## INPUT FOR THIS TASK
------

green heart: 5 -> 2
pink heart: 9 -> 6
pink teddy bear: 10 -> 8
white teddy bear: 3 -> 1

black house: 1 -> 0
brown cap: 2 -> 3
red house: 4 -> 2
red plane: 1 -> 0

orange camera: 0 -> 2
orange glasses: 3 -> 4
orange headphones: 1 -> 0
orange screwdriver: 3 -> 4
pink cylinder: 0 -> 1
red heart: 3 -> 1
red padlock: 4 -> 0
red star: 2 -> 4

------

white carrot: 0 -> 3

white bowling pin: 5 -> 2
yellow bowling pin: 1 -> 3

------

## WORK REQUEST
Pick out, from the lines above, every one that contains the string "white".

## EXERCISE RESPONSE
white teddy bear: 3 -> 1
white carrot: 0 -> 3
white bowling pin: 5 -> 2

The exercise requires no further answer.